• _What to do_
Please repeat, exactly as they stand, the line containing "blue goblet: [68,310,162,405]" and the lines after it through the final line of the listing below, minus pictures.

• _Source information_
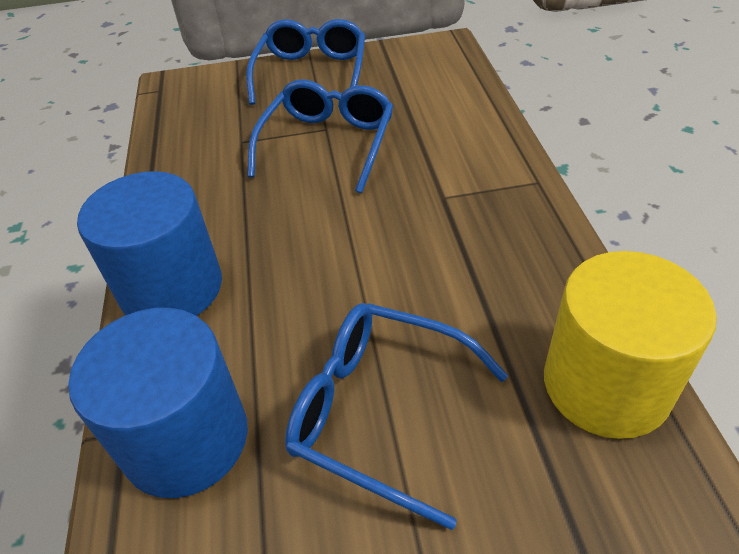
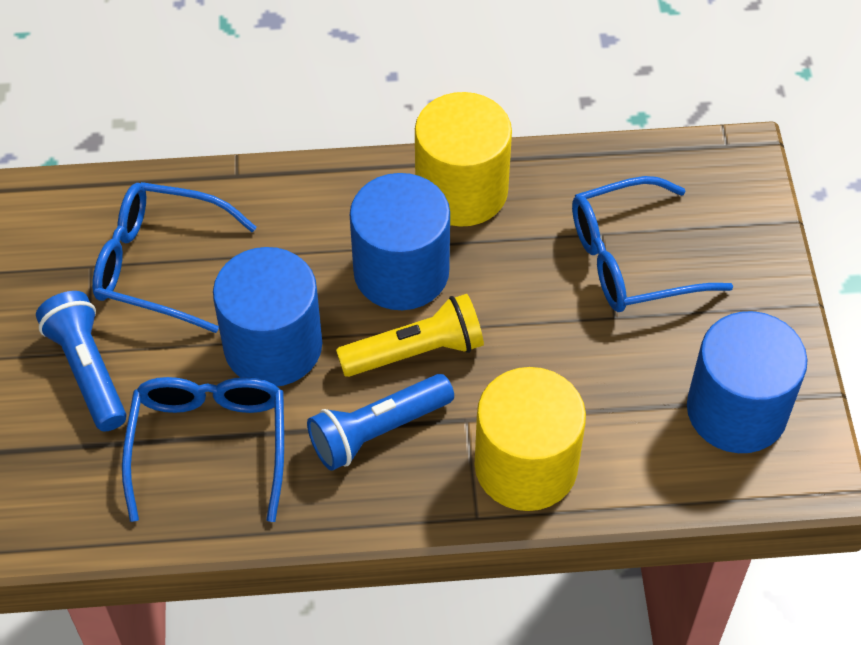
blue cylinder: [68,308,248,498] [77,171,222,316] = 2 -> [213,247,322,386] [350,173,450,310] [687,311,808,453] = 3
blue flashlight: none = 0 -> [36,291,126,431] [307,374,454,471] = 2
yellow cylinder: [544,251,717,439] = 1 -> [415,92,512,227] [475,367,586,511] = 2
yellow flashlight: none = 0 -> [336,294,484,377] = 1

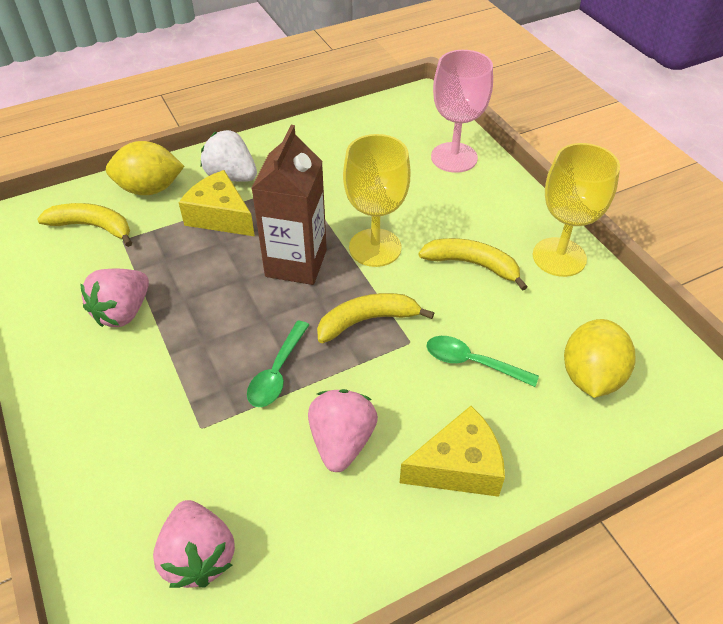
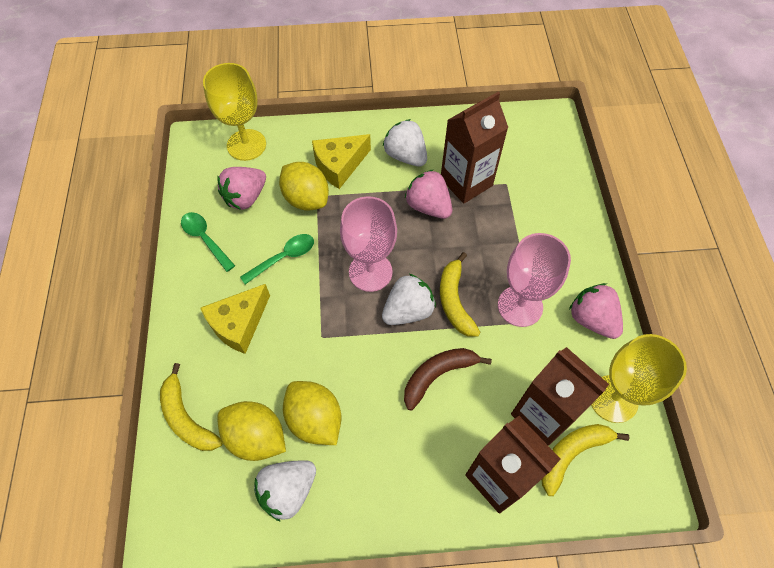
brown banana: none = 0 -> [404,348,492,410] = 1
brown carton: [251,125,327,285] = 1 -> [441,92,508,203] [465,416,561,514] [511,347,609,446] = 3
pink goblet: [431,50,493,173] = 1 -> [340,196,397,292] [498,233,571,327] = 2
white strawberry: [201,130,257,182] = 1 -> [254,460,316,522] [382,274,436,325] [383,119,427,167] = 3
yellow lemon: [106,141,184,195] [564,319,635,398] = 2 -> [217,401,286,461] [279,162,329,211] [283,381,341,445] = 3

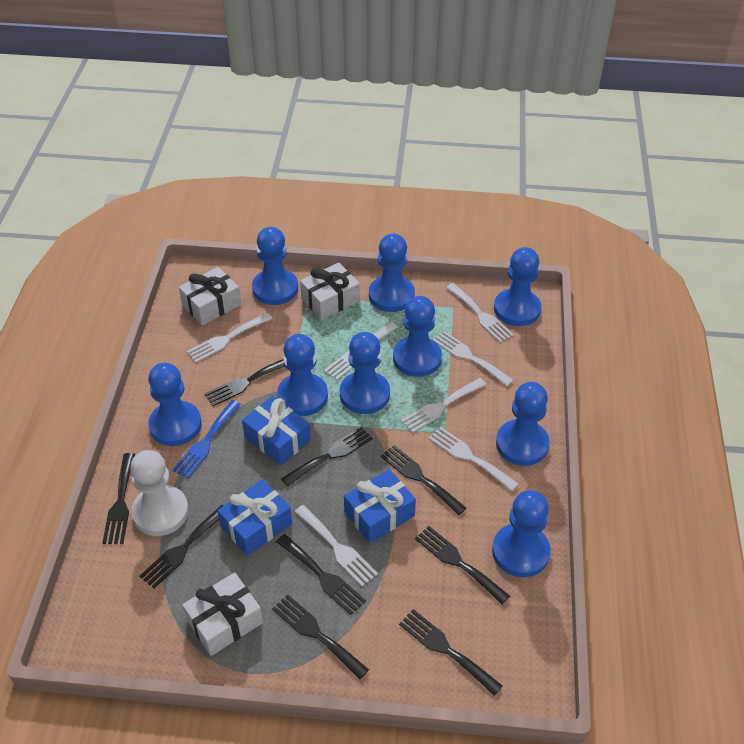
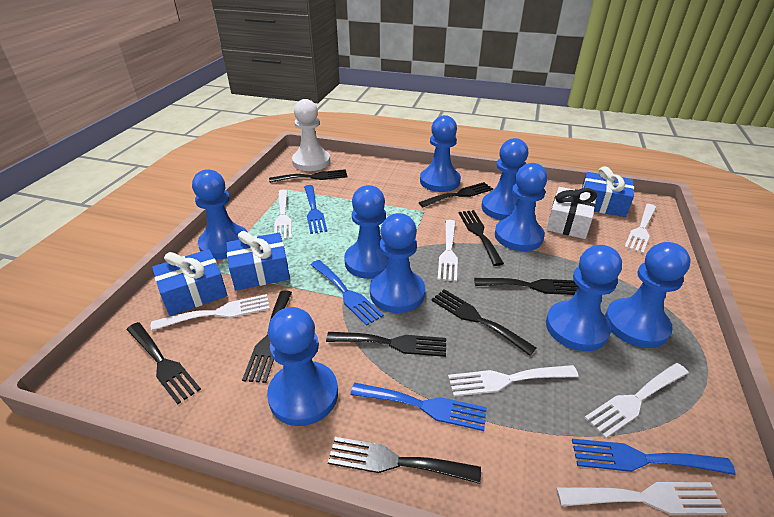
blue fork: [173,400,241,478] = 1 -> [304,185,327,234] [311,260,384,326] [351,383,487,431] [572,439,736,475] = 4
white gift: [179,267,241,325] [182,573,263,656] [300,263,360,320] = 3 -> [546,187,597,239] = 1

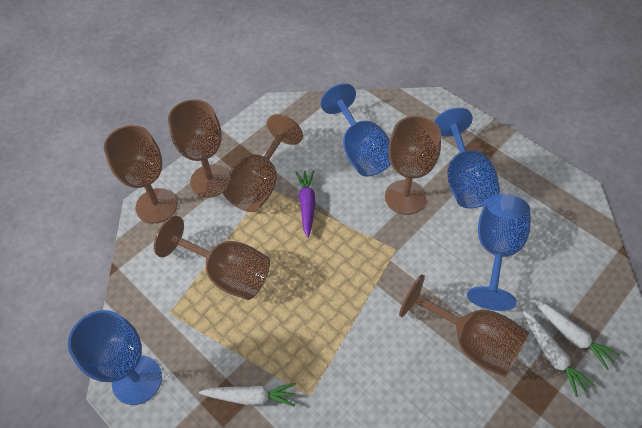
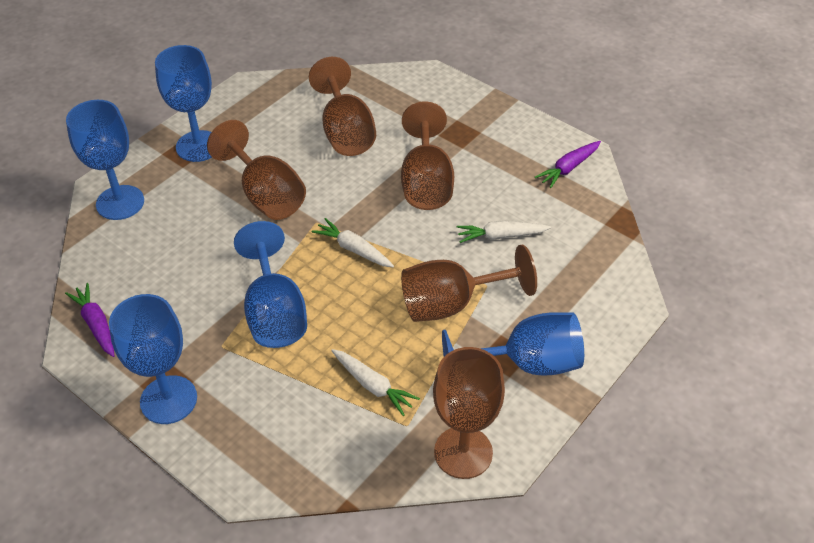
blue goblet: [68,310,162,405] [320,83,391,176] [434,107,500,208] [467,194,531,311] = 4 -> [66,100,144,220] [109,294,197,424] [155,45,212,162] [234,221,307,348] [442,312,584,375] = 5
brown goblet: [104,125,177,223] [154,216,270,300] [168,99,229,198] [222,114,303,212] [385,116,441,215] [399,274,529,377] = 6 -> [207,120,306,220] [309,57,376,156] [401,101,454,210] [401,244,537,322] [433,347,505,479] = 5
purple carrot: [295,170,316,238] = 1 -> [65,283,115,357] [535,141,601,188] = 2

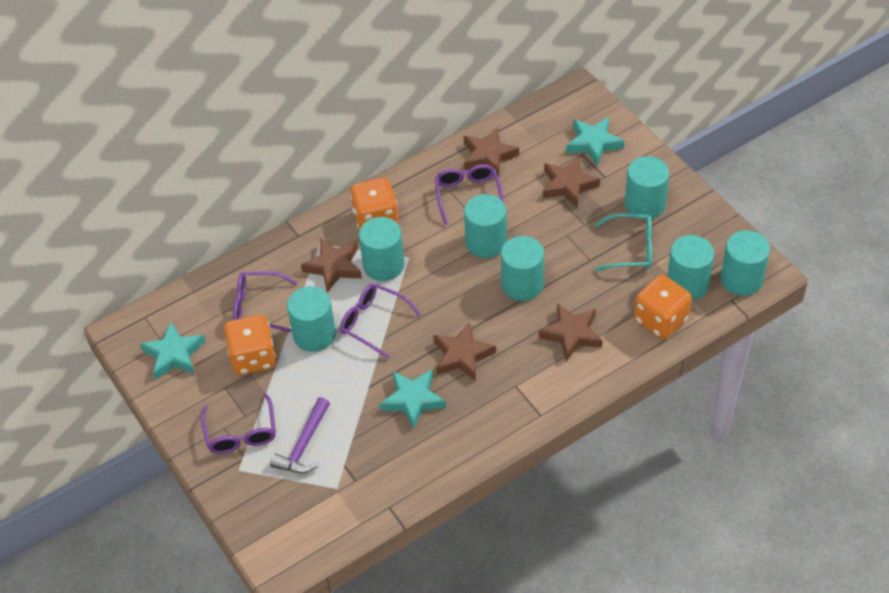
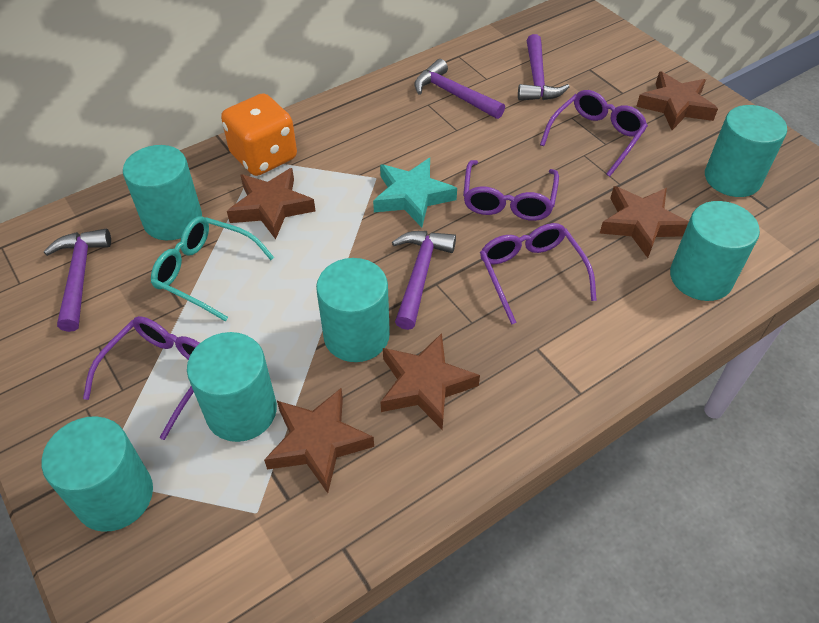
orange dice: [224,315,276,375] [350,178,399,231] [634,275,692,339] = 3 -> [221,93,297,176] = 1
purple hammer: [270,397,330,474] = 1 -> [44,229,111,332] [392,231,456,330] [415,59,505,119] [518,34,569,101] = 4
turquoise cylinder: [287,286,336,352] [359,217,404,281] [464,194,507,258] [501,236,544,301] [625,156,669,220] [667,235,714,300] [721,230,770,296] = 7 -> [42,416,153,532] [123,145,202,240] [187,332,277,442] [316,258,390,362] [670,201,760,301] [705,105,787,197] = 6
turquoise star: [140,322,205,380] [380,370,446,429] [566,117,624,166] = 3 -> [373,158,457,227] = 1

• _Task result_
blue goblet: [68,310,162,405] [320,83,391,176] [434,107,500,208] [467,194,531,311] = 4 -> [66,100,144,220] [109,294,197,424] [155,45,212,162] [234,221,307,348] [442,312,584,375] = 5
brown goblet: [104,125,177,223] [154,216,270,300] [168,99,229,198] [222,114,303,212] [385,116,441,215] [399,274,529,377] = 6 -> [207,120,306,220] [309,57,376,156] [401,101,454,210] [401,244,537,322] [433,347,505,479] = 5
purple carrot: [295,170,316,238] = 1 -> [65,283,115,357] [535,141,601,188] = 2

orange dice: [224,315,276,375] [350,178,399,231] [634,275,692,339] = 3 -> [221,93,297,176] = 1
purple hammer: [270,397,330,474] = 1 -> [44,229,111,332] [392,231,456,330] [415,59,505,119] [518,34,569,101] = 4
turquoise cylinder: [287,286,336,352] [359,217,404,281] [464,194,507,258] [501,236,544,301] [625,156,669,220] [667,235,714,300] [721,230,770,296] = 7 -> [42,416,153,532] [123,145,202,240] [187,332,277,442] [316,258,390,362] [670,201,760,301] [705,105,787,197] = 6
turquoise star: [140,322,205,380] [380,370,446,429] [566,117,624,166] = 3 -> [373,158,457,227] = 1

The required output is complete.